TASK PROMPT: Exact transcription, pictures omitted: reproduce the listing below.

DATA EXCERPT:
********
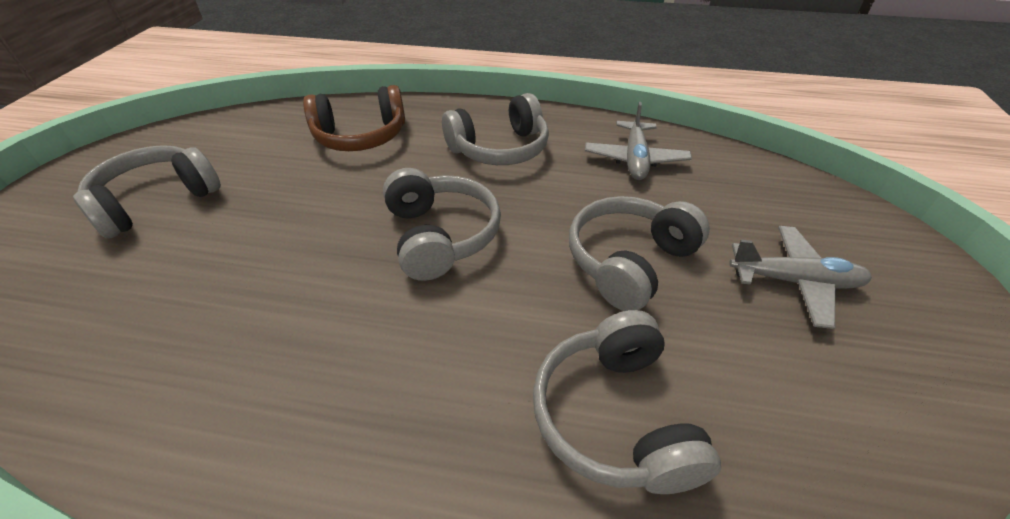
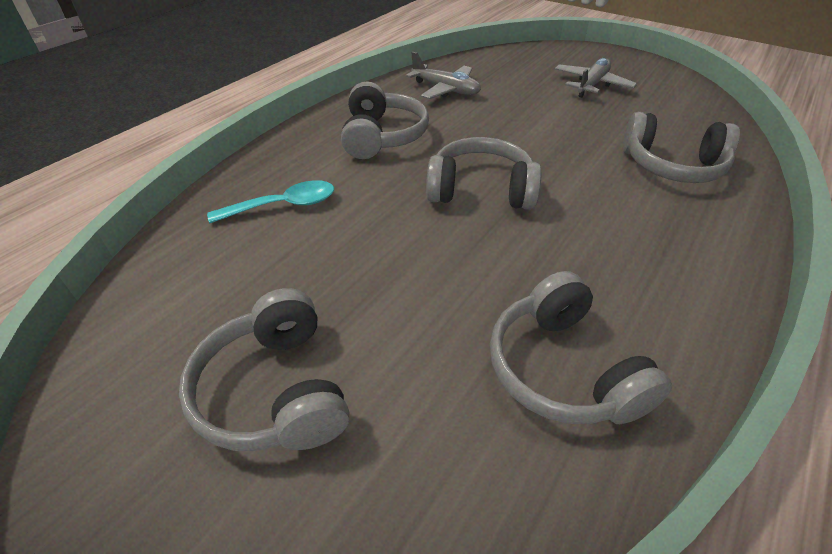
camera: 65 degrees left, 0 degrees up
(361, 136) = (283, 205): brown headphones -> turquoise spoon
(629, 262) = (552, 125): grey headphones -> grey headphones (563, 369)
********
OUTPUT:
camera: 65 degrees left, 0 degrees up
(361, 136) = (283, 205): brown headphones -> turquoise spoon
(629, 262) = (552, 125): grey headphones -> grey headphones (563, 369)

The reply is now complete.